__WHAT TO WORK ON__
Go through the material below and copy each line where the word "none" appears.

-------- LISTED ENTRIES --------

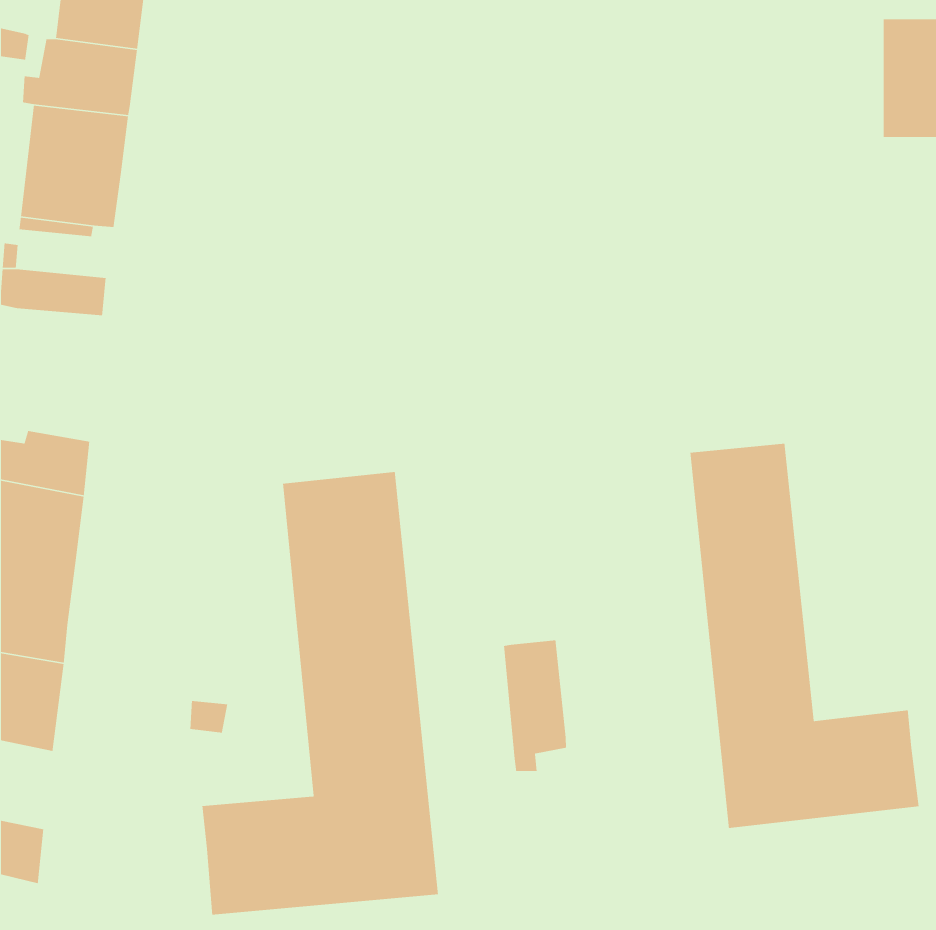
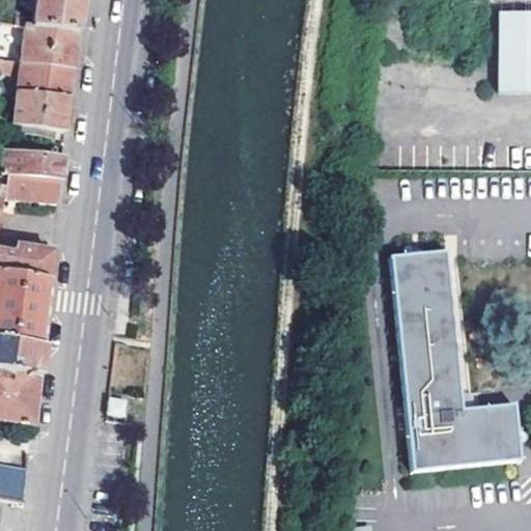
building: none -> [10,174,60,201]
building: [201,471,439,915] -> none
building: [503,639,567,772] -> none

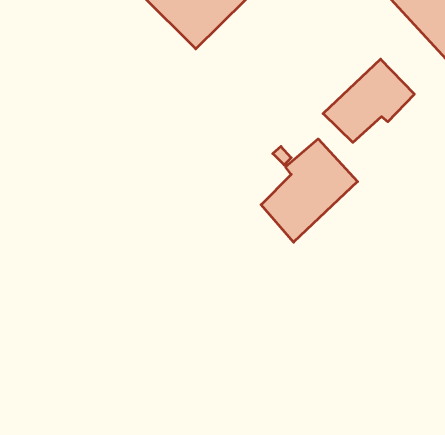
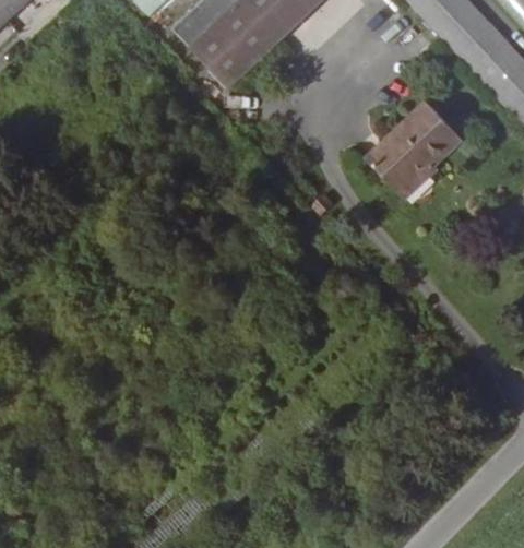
building: [261,139,358,242] -> none

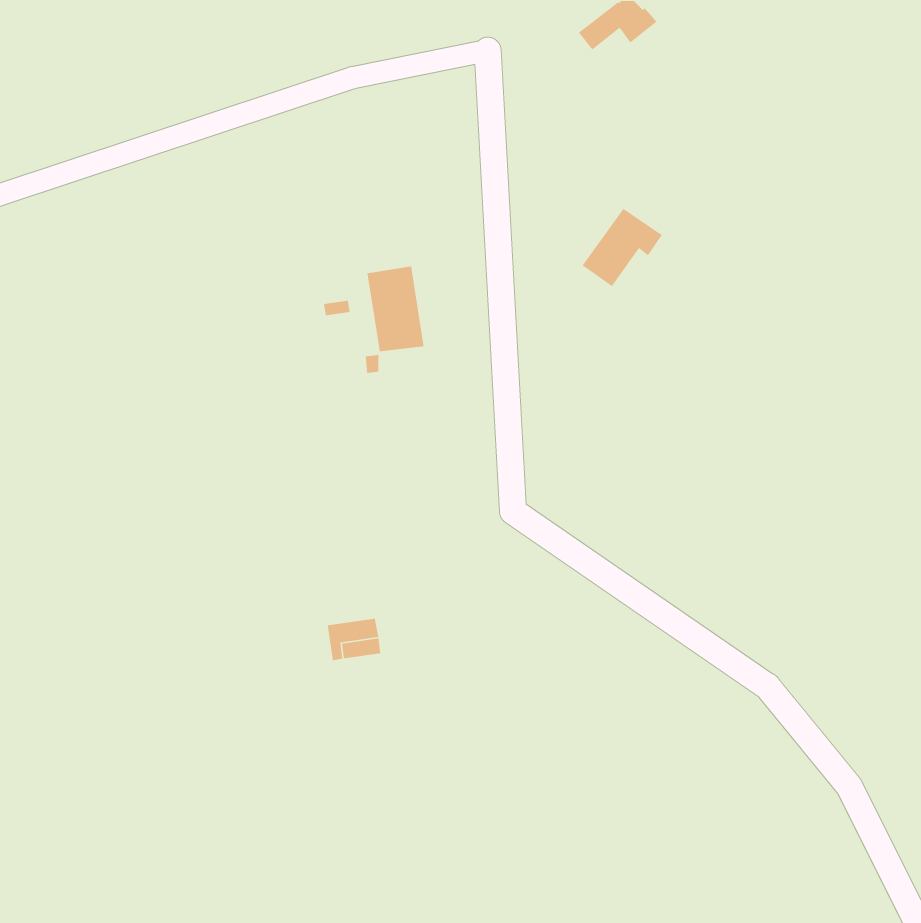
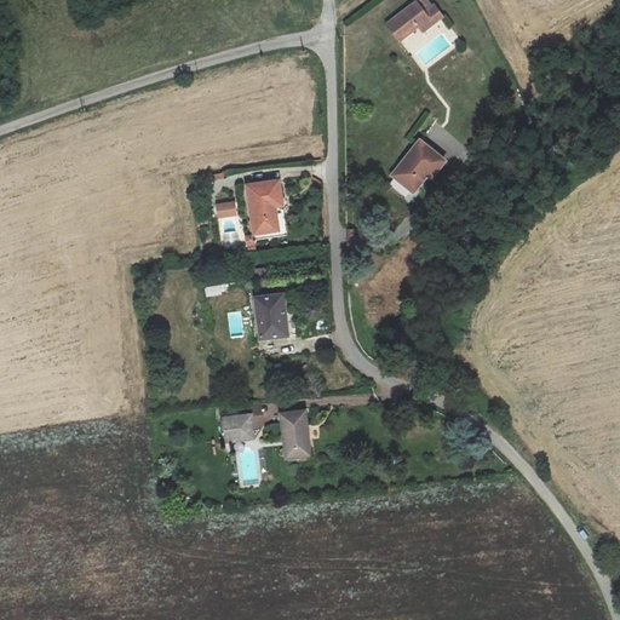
building: none -> [253,293,286,339]
building: none -> [280,411,310,460]

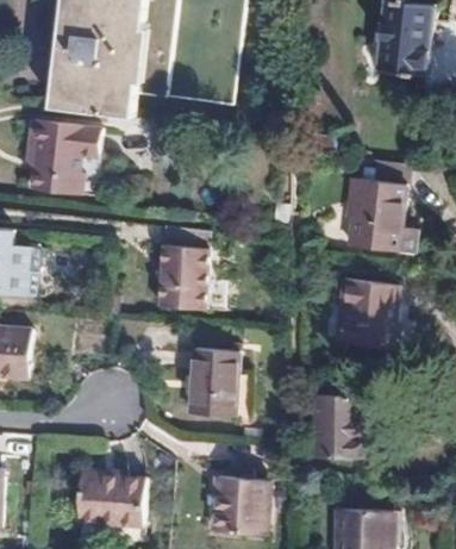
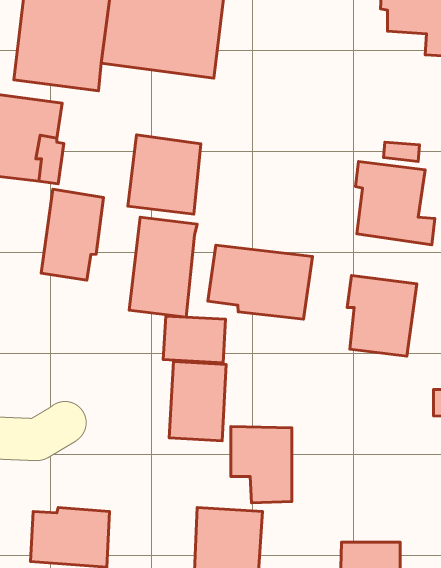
building: none -> [128,135,201,214]
building: none -> [41,189,103,280]
building: none -> [208,245,313,319]
building: none -> [163,316,226,363]
building: [310,392,362,457] -> [231,427,292,503]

--------

__OUTPUT OF THE EXERCISE__
building: none -> [10,174,60,201]
building: [201,471,439,915] -> none
building: [503,639,567,772] -> none
building: [261,139,358,242] -> none
building: none -> [253,293,286,339]
building: none -> [280,411,310,460]
building: none -> [128,135,201,214]
building: none -> [41,189,103,280]
building: none -> [208,245,313,319]
building: none -> [163,316,226,363]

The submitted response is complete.